= WHAT IS NEEDED =
Copy the material from its start through the line containing "purple ellipse: moved 19 px right, 2 px up", swapping "hexagon" for "octagon" and leaving everything else unchanged.

= DATA SUPPLIED =
[Start]

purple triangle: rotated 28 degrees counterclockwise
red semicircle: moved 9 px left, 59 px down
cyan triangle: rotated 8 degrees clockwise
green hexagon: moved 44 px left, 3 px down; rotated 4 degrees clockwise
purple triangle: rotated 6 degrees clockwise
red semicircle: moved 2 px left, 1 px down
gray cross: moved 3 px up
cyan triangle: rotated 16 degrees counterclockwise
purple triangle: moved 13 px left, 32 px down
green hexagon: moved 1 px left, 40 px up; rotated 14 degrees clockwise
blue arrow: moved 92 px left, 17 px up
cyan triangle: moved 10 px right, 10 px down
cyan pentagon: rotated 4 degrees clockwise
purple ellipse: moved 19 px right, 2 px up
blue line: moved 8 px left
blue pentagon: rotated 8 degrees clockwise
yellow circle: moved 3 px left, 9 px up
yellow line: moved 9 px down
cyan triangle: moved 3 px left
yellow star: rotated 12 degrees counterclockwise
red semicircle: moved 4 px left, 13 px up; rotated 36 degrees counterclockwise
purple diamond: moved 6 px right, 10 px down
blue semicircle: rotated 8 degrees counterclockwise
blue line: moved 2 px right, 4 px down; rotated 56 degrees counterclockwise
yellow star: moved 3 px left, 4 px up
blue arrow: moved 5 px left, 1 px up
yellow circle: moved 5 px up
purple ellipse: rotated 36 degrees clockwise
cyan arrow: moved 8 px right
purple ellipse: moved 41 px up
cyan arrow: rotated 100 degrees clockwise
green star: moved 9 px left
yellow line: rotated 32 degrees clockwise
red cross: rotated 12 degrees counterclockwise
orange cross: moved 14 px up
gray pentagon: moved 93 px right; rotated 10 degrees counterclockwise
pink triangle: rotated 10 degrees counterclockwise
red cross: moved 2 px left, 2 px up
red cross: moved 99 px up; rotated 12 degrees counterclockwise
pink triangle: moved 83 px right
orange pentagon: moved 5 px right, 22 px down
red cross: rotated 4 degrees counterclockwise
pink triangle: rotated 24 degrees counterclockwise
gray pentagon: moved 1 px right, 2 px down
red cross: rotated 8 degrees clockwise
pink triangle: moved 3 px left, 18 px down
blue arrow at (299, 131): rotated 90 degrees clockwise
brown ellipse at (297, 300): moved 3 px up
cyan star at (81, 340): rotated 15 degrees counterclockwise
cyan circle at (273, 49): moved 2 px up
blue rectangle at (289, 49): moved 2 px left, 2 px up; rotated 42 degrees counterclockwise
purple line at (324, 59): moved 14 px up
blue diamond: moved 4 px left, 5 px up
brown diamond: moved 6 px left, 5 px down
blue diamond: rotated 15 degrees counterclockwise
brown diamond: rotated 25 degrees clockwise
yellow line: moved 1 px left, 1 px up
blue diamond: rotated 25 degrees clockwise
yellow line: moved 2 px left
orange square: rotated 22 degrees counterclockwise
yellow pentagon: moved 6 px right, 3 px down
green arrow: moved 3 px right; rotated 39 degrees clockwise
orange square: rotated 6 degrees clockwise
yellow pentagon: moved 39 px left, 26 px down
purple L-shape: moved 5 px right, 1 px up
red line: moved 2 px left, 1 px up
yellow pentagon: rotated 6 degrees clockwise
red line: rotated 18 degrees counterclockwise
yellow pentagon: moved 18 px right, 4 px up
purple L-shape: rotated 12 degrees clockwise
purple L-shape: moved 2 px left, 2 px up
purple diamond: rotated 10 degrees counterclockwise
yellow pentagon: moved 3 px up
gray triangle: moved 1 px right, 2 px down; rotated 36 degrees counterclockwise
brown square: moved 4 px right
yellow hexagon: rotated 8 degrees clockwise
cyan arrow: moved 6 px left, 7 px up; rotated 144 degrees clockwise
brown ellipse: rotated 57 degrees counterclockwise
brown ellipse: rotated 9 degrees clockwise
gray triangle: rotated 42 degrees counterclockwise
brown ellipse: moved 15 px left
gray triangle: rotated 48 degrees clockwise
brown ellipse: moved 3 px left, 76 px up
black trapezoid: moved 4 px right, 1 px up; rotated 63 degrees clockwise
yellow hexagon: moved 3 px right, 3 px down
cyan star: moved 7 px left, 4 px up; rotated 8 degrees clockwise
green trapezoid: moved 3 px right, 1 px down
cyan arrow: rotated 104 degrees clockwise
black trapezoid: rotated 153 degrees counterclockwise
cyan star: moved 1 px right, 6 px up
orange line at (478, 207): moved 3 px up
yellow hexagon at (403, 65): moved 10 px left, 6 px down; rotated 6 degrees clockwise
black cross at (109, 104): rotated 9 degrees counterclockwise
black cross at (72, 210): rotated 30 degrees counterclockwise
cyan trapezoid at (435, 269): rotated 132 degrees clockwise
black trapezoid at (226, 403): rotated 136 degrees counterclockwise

[End]

= EXPECTED ANSWER =
purple triangle: rotated 28 degrees counterclockwise
red semicircle: moved 9 px left, 59 px down
cyan triangle: rotated 8 degrees clockwise
green octagon: moved 44 px left, 3 px down; rotated 4 degrees clockwise
purple triangle: rotated 6 degrees clockwise
red semicircle: moved 2 px left, 1 px down
gray cross: moved 3 px up
cyan triangle: rotated 16 degrees counterclockwise
purple triangle: moved 13 px left, 32 px down
green octagon: moved 1 px left, 40 px up; rotated 14 degrees clockwise
blue arrow: moved 92 px left, 17 px up
cyan triangle: moved 10 px right, 10 px down
cyan pentagon: rotated 4 degrees clockwise
purple ellipse: moved 19 px right, 2 px up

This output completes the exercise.